Start of Records

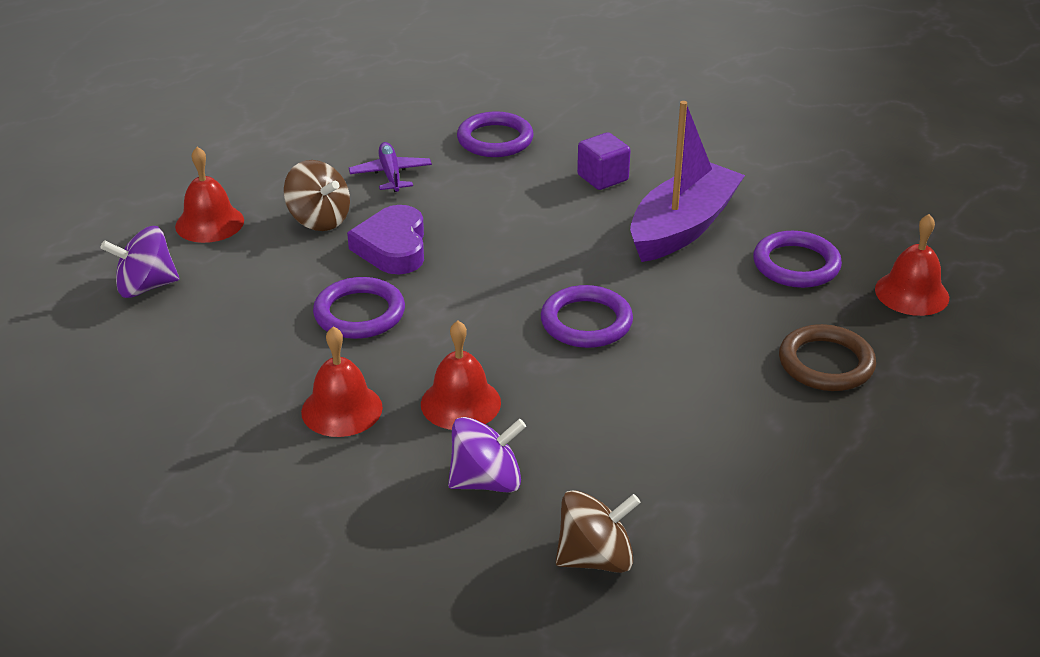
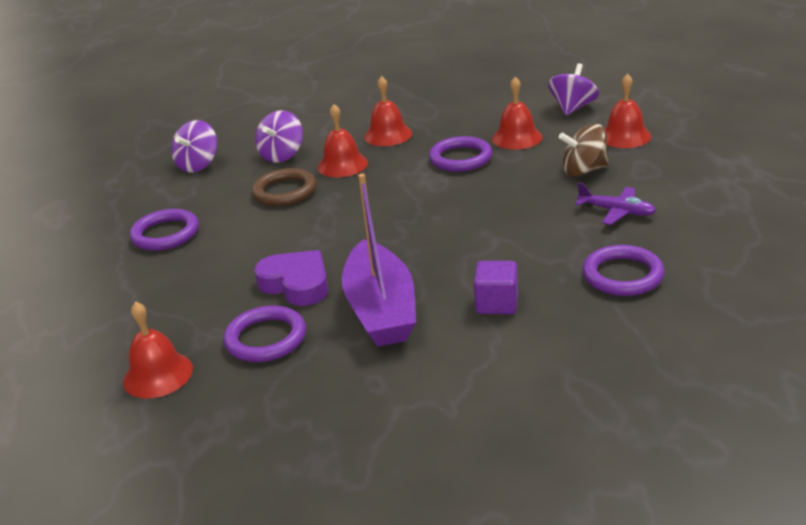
camera: 135 degrees right, 5 degrees down
(269, 295) = (517, 138): none -> red bell
(392, 247) = (516, 186): purple heart -> purple heart (296, 284)
(586, 322) = (344, 225): purple ring -> purple ring (165, 234)
(595, 558) = (198, 165): brown spinning top -> purple spinning top
(826, 363) = (175, 292): brown ring -> brown ring (285, 191)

End of Records

### [Exercise details]
No picture is to appear in the copy; every entry above is otherwise to be printed verbatim.

### [Task answer]
camera: 135 degrees right, 5 degrees down
(269, 295) = (517, 138): none -> red bell
(392, 247) = (516, 186): purple heart -> purple heart (296, 284)
(586, 322) = (344, 225): purple ring -> purple ring (165, 234)
(595, 558) = (198, 165): brown spinning top -> purple spinning top
(826, 363) = (175, 292): brown ring -> brown ring (285, 191)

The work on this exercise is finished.